**Revision comparison data:**
****************
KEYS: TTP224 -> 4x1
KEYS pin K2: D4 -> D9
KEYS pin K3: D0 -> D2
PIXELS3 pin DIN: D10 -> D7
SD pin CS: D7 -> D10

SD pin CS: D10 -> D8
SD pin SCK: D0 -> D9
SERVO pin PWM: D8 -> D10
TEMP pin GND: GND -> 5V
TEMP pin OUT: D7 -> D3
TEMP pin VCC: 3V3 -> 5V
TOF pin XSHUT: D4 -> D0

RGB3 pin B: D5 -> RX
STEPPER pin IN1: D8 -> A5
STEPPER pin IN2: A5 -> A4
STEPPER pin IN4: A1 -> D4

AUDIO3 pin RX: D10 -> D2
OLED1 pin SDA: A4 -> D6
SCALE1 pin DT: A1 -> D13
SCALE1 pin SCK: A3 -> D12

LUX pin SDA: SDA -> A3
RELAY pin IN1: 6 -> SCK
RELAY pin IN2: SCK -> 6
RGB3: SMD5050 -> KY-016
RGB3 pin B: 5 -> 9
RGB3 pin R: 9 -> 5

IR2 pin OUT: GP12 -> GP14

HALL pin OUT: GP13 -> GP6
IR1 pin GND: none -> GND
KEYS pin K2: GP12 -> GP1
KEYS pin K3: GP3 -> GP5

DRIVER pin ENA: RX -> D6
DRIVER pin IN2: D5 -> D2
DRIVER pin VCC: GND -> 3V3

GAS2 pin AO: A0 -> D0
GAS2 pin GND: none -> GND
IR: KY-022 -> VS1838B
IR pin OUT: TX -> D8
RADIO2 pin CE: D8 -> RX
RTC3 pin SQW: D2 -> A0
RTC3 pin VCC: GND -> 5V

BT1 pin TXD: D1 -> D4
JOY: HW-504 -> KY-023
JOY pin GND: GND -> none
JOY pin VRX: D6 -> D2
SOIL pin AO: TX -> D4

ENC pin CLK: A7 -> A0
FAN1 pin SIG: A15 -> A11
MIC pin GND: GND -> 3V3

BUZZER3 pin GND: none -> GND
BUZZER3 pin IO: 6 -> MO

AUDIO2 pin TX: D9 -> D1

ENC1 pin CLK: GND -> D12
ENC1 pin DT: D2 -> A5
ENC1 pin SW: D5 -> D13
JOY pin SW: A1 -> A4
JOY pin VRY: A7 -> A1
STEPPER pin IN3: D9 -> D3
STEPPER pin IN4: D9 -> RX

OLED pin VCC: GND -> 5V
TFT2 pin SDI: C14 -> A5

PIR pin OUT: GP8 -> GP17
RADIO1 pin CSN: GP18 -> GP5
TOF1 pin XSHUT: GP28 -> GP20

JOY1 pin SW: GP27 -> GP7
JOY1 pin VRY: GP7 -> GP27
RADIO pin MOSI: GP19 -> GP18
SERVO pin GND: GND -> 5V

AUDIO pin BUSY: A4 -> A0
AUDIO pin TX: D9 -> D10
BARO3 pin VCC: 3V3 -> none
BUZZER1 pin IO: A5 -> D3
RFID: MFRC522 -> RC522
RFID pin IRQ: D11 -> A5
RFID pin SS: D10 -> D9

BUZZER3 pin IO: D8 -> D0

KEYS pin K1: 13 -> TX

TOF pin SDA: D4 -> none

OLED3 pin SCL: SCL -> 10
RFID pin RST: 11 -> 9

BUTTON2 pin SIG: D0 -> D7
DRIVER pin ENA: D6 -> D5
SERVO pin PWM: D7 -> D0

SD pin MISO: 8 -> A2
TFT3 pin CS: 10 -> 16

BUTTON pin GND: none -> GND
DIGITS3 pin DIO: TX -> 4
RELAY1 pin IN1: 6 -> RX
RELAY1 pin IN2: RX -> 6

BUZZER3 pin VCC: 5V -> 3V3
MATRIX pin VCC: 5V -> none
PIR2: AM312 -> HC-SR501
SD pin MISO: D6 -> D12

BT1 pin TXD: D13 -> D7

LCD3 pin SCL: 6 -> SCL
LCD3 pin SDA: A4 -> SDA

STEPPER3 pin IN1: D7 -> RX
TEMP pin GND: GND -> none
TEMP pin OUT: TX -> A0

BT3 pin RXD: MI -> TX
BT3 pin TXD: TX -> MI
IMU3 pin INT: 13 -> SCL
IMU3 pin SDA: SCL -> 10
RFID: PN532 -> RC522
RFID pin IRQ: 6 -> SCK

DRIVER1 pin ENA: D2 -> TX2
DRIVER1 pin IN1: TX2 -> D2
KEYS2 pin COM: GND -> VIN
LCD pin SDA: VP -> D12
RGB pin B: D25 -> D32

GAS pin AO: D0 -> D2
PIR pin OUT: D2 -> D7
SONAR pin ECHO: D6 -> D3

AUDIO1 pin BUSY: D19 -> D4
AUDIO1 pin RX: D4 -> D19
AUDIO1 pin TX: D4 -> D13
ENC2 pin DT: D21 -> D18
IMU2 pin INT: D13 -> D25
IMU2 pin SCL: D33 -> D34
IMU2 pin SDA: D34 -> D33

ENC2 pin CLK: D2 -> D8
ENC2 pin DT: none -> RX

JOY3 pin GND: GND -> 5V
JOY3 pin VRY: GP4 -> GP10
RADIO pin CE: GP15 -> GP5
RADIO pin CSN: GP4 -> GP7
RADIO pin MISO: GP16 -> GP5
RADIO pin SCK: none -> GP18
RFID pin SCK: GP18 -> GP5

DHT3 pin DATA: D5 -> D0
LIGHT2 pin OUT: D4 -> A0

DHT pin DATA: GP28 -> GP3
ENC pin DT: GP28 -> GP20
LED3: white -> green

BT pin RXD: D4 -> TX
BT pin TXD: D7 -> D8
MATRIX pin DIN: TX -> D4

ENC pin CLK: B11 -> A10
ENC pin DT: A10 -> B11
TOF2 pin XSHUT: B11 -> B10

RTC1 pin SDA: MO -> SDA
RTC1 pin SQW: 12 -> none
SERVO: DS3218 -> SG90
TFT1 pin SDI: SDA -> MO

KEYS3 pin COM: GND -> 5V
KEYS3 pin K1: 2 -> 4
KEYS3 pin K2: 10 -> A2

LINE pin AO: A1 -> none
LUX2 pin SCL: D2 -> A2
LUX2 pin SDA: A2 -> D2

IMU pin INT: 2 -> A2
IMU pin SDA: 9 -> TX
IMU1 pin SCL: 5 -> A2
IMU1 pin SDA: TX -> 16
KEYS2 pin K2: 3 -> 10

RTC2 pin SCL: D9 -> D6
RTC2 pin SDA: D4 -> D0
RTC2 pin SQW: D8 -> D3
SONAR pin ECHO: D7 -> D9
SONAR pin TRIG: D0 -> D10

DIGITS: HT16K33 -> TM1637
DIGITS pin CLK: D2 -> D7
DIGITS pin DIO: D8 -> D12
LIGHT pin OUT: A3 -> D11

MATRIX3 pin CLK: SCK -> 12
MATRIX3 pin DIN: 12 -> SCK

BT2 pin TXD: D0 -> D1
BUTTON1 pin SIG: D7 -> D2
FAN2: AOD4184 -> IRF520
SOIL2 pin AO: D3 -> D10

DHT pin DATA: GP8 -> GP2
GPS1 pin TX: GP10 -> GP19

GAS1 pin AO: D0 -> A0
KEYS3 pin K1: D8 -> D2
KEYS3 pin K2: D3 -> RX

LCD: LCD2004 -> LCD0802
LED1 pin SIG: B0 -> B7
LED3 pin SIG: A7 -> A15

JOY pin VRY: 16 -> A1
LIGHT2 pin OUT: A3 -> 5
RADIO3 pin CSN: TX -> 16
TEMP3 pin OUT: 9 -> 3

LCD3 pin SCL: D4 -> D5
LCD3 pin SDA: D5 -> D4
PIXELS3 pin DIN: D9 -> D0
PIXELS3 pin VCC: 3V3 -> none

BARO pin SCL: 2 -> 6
****************
Give back, word for word, only the lines from the one containing "BUTTON1 pin SIG: D7 -> D2" through the closing line of the entries.

BUTTON1 pin SIG: D7 -> D2
FAN2: AOD4184 -> IRF520
SOIL2 pin AO: D3 -> D10

DHT pin DATA: GP8 -> GP2
GPS1 pin TX: GP10 -> GP19

GAS1 pin AO: D0 -> A0
KEYS3 pin K1: D8 -> D2
KEYS3 pin K2: D3 -> RX

LCD: LCD2004 -> LCD0802
LED1 pin SIG: B0 -> B7
LED3 pin SIG: A7 -> A15

JOY pin VRY: 16 -> A1
LIGHT2 pin OUT: A3 -> 5
RADIO3 pin CSN: TX -> 16
TEMP3 pin OUT: 9 -> 3

LCD3 pin SCL: D4 -> D5
LCD3 pin SDA: D5 -> D4
PIXELS3 pin DIN: D9 -> D0
PIXELS3 pin VCC: 3V3 -> none

BARO pin SCL: 2 -> 6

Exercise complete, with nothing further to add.